INSTRUCTIONS TO FOLLOW: State how many lines in the listing below contain the string "tuplet", with case counting, and reply with the number alone.

SOURCE MATERIAL:
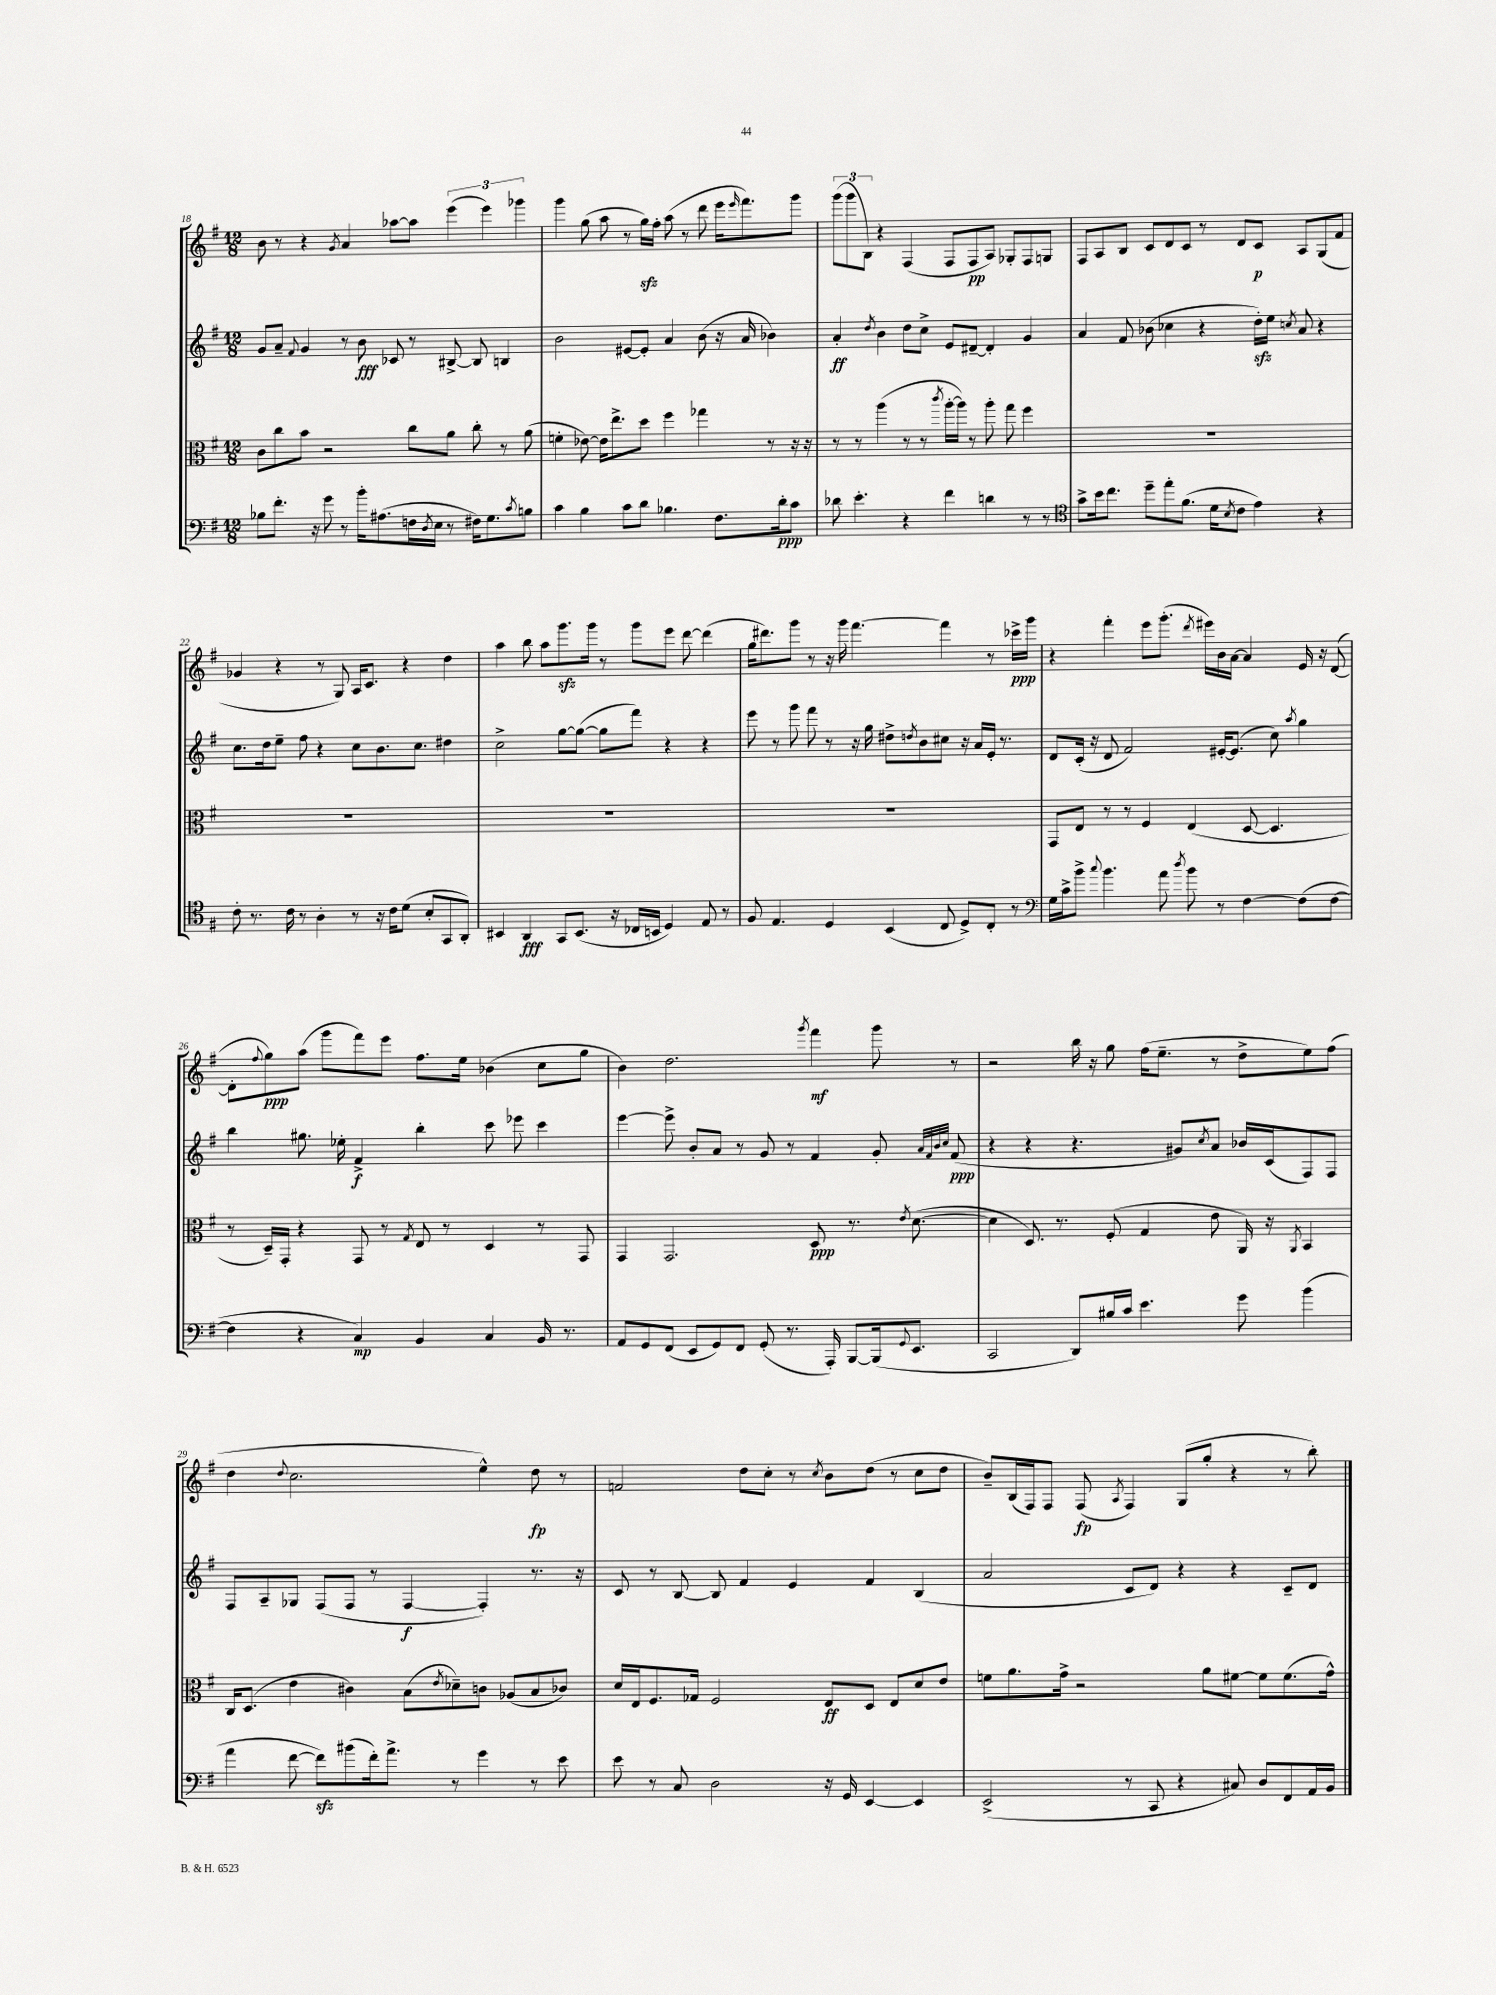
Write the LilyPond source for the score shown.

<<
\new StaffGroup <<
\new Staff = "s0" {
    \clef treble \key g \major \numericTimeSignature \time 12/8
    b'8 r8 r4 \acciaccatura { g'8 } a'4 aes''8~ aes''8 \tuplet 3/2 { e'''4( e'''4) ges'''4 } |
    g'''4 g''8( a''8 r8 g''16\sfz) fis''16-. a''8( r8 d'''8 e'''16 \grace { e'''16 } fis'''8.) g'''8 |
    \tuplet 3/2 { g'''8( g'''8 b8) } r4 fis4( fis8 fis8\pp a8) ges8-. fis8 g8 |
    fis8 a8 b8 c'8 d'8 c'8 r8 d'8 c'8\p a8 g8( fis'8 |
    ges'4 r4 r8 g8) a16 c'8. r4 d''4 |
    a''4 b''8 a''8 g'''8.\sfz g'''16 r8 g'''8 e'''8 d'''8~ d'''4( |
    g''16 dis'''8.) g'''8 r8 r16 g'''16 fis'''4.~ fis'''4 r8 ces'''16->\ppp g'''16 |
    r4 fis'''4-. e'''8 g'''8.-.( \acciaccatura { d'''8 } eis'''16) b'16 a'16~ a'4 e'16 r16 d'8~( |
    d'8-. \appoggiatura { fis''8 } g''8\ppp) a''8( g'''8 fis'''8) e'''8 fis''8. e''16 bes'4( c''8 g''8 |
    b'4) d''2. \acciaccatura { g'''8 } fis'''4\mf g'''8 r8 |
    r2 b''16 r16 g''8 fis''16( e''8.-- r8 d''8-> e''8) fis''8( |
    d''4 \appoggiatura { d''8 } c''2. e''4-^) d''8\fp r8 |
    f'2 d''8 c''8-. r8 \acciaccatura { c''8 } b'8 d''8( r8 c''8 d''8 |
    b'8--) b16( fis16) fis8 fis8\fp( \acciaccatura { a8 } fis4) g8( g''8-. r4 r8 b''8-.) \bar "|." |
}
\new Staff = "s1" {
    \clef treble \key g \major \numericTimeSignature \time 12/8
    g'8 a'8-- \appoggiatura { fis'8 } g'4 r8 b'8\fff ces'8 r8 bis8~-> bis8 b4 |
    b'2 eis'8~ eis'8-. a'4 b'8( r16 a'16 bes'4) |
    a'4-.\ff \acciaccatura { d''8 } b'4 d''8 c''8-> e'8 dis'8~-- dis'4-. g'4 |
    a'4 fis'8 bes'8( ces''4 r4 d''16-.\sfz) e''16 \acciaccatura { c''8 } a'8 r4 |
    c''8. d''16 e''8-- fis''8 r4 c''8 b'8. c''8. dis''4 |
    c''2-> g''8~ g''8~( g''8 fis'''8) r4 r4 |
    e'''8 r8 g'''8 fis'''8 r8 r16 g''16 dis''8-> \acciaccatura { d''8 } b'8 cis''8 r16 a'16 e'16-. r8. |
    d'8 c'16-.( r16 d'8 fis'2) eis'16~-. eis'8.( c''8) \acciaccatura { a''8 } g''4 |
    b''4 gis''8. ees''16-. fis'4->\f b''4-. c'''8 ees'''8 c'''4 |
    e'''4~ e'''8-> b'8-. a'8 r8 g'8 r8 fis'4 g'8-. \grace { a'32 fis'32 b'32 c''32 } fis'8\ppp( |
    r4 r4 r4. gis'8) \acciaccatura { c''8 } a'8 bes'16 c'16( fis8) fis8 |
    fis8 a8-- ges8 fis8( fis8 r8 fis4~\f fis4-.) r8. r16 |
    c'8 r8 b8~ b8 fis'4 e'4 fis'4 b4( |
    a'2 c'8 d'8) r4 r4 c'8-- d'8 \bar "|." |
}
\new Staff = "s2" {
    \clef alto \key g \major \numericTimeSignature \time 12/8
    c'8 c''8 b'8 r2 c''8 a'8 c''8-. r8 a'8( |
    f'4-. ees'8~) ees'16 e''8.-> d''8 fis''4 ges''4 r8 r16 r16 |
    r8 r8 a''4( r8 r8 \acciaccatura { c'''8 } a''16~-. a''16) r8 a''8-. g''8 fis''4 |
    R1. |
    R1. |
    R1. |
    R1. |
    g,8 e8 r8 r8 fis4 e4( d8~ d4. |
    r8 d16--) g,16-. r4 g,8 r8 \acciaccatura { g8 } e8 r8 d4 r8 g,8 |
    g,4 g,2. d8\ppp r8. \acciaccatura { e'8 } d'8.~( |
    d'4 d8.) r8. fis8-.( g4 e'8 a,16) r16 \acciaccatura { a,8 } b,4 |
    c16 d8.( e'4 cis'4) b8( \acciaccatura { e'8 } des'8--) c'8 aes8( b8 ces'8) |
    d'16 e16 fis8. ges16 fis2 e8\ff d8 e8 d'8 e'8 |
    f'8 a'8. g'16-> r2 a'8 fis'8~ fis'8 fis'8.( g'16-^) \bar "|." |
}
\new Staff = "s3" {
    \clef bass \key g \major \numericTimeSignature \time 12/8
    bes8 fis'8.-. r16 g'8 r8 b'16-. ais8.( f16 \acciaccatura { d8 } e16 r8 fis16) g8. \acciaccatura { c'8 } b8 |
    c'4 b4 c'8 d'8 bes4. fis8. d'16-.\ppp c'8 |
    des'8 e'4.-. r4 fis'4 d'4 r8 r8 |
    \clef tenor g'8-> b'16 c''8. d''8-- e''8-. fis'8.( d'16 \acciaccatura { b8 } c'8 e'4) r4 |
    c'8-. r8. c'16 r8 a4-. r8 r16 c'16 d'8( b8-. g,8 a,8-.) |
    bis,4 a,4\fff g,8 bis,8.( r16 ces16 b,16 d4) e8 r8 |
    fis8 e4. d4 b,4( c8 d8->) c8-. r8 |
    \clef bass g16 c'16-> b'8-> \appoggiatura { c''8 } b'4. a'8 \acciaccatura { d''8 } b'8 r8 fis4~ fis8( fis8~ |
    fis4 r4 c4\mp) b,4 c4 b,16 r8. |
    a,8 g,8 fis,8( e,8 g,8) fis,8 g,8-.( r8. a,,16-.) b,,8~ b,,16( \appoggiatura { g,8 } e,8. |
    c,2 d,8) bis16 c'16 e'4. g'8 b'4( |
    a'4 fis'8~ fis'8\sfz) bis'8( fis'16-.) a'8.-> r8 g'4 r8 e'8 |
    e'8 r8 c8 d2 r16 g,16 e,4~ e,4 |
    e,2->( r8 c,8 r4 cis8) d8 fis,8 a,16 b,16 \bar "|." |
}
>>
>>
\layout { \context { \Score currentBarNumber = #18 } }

COMPLETE OUTPUT: 2